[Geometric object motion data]
------------------------------------

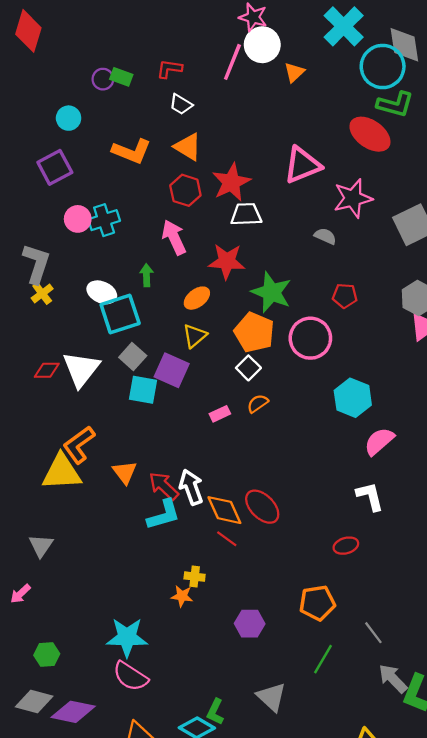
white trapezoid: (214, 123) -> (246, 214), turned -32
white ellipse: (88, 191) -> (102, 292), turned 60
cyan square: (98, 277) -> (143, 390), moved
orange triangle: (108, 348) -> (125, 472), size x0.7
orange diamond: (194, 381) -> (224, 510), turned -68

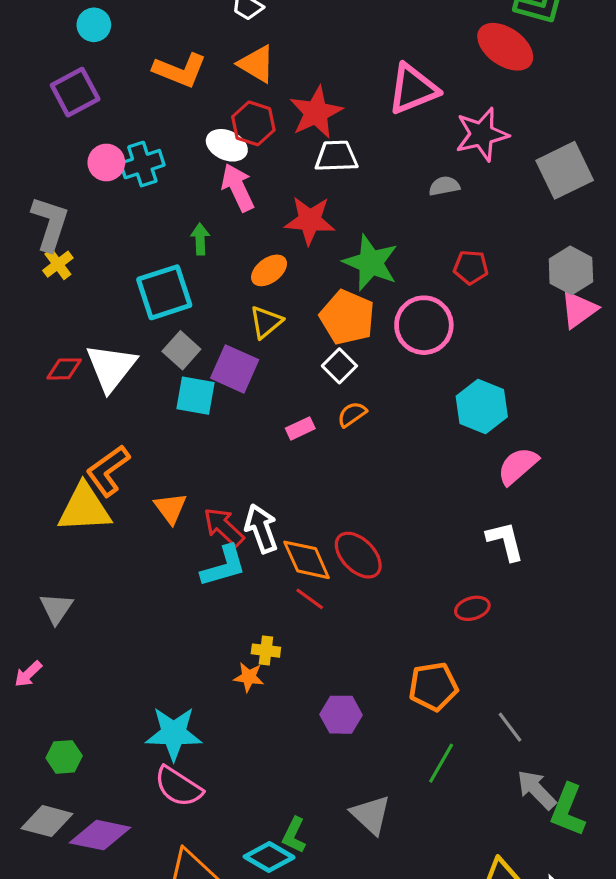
gray semicircle: (325, 236) -> (444, 186), turned -35
white ellipse: (102, 292) -> (227, 145), moved

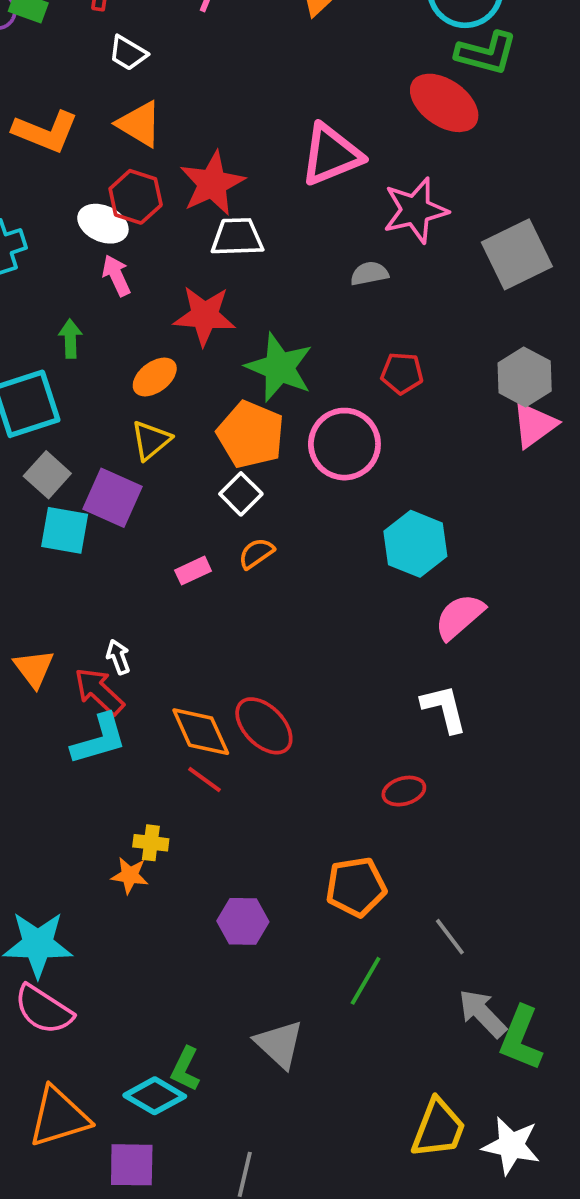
pink arrow: (238, 188) -> (116, 275), size x0.7
white arrow: (261, 529) -> (118, 657), moved, size x0.6

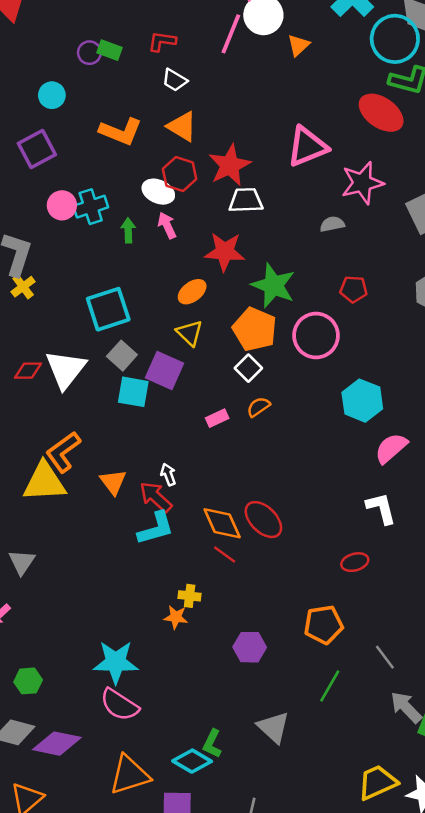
green arrow: (70, 339) -> (128, 230), moved
yellow triangle: (151, 440) -> (190, 333), turned -36
yellow trapezoid: (438, 1128) -> (377, 782), turned -135

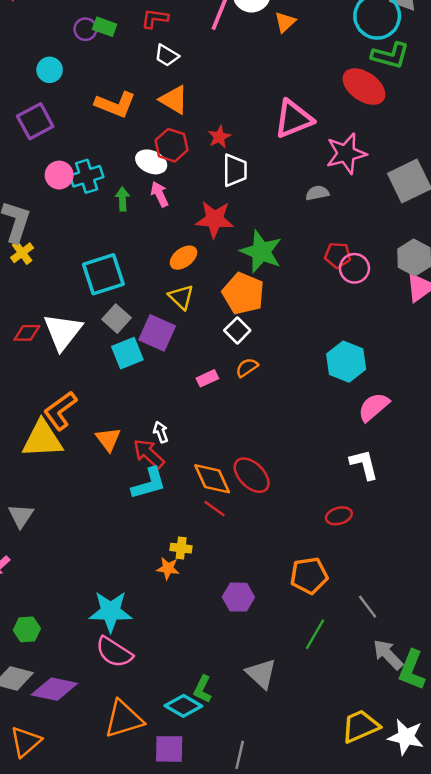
red star: (230, 165) -> (219, 137), size x0.6
white trapezoid: (246, 200) -> (235, 170), turned 92
pink circle: (316, 336) -> (354, 268), moved, size x0.7
cyan square: (133, 392) -> (127, 353), turned -32

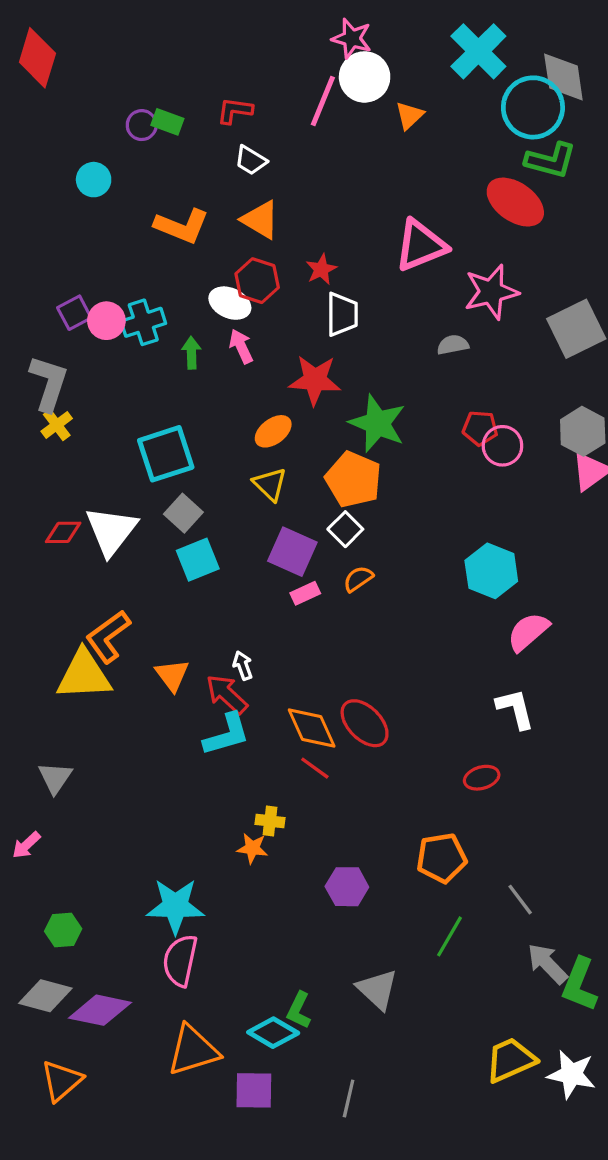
purple square: (35, 121) -> (74, 313), moved, size x0.7
purple square: (157, 333) -> (292, 552), moved
pink semicircle: (114, 652) -> (180, 960), turned 69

------------------------------------

• What you have to do:
Starting at the line that holds "white ellipse: (88, 191)", retype every line through the end of the data, both ends included. Pictures stay out of the copy.

• Response:
white ellipse: (88, 191) -> (102, 292), turned 60
cyan square: (98, 277) -> (143, 390), moved
orange triangle: (108, 348) -> (125, 472), size x0.7
orange diamond: (194, 381) -> (224, 510), turned -68

gray semicircle: (325, 236) -> (444, 186), turned -35
white ellipse: (102, 292) -> (227, 145), moved

pink arrow: (238, 188) -> (116, 275), size x0.7
white arrow: (261, 529) -> (118, 657), moved, size x0.6

green arrow: (70, 339) -> (128, 230), moved
yellow triangle: (151, 440) -> (190, 333), turned -36
yellow trapezoid: (438, 1128) -> (377, 782), turned -135

red star: (230, 165) -> (219, 137), size x0.6
white trapezoid: (246, 200) -> (235, 170), turned 92
pink circle: (316, 336) -> (354, 268), moved, size x0.7
cyan square: (133, 392) -> (127, 353), turned -32

purple square: (35, 121) -> (74, 313), moved, size x0.7
purple square: (157, 333) -> (292, 552), moved
pink semicircle: (114, 652) -> (180, 960), turned 69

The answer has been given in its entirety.